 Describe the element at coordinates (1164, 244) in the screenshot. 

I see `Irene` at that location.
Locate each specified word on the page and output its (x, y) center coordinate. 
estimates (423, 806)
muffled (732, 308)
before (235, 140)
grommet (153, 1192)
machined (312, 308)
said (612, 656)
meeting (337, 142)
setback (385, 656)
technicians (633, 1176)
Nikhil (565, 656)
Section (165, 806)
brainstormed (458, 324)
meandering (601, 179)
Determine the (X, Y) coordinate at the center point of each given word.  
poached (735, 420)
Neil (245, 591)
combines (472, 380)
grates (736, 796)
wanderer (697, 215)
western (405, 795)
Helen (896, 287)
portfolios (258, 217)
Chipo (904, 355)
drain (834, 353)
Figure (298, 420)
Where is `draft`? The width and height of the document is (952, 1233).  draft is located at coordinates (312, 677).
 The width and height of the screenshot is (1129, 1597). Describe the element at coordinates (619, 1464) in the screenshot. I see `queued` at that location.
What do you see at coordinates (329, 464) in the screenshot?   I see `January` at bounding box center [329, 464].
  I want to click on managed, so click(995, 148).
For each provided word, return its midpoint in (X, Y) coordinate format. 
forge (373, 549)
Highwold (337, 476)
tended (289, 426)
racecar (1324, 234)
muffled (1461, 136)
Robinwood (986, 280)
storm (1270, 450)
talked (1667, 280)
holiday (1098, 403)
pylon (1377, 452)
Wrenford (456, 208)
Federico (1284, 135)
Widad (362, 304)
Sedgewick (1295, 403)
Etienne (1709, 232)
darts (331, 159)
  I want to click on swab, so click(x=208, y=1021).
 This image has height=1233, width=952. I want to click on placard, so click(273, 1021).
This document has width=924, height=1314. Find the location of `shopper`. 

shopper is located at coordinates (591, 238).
########################################
» What you need to do
Return all of the entries above verbatim, line for line, with nothing changed.

» Full response
 Describe the element at coordinates (1164, 244) in the screenshot. 

I see `Irene` at that location.
Locate each specified word on the page and output its (x, y) center coordinate. 
estimates (423, 806)
muffled (732, 308)
before (235, 140)
grommet (153, 1192)
machined (312, 308)
said (612, 656)
meeting (337, 142)
setback (385, 656)
technicians (633, 1176)
Nikhil (565, 656)
Section (165, 806)
brainstormed (458, 324)
meandering (601, 179)
Determine the (X, Y) coordinate at the center point of each given word.  
poached (735, 420)
Neil (245, 591)
combines (472, 380)
grates (736, 796)
wanderer (697, 215)
western (405, 795)
Helen (896, 287)
portfolios (258, 217)
Chipo (904, 355)
drain (834, 353)
Figure (298, 420)
Where is `draft`? The width and height of the document is (952, 1233).  draft is located at coordinates (312, 677).
 The width and height of the screenshot is (1129, 1597). Describe the element at coordinates (619, 1464) in the screenshot. I see `queued` at that location.
What do you see at coordinates (329, 464) in the screenshot?   I see `January` at bounding box center [329, 464].
  I want to click on managed, so click(995, 148).
For each provided word, return its midpoint in (X, Y) coordinate format. 
forge (373, 549)
Highwold (337, 476)
tended (289, 426)
racecar (1324, 234)
muffled (1461, 136)
Robinwood (986, 280)
storm (1270, 450)
talked (1667, 280)
holiday (1098, 403)
pylon (1377, 452)
Wrenford (456, 208)
Federico (1284, 135)
Widad (362, 304)
Sedgewick (1295, 403)
Etienne (1709, 232)
darts (331, 159)
  I want to click on swab, so click(x=208, y=1021).
 This image has height=1233, width=952. I want to click on placard, so click(273, 1021).
This document has width=924, height=1314. Find the location of `shopper`. 

shopper is located at coordinates (591, 238).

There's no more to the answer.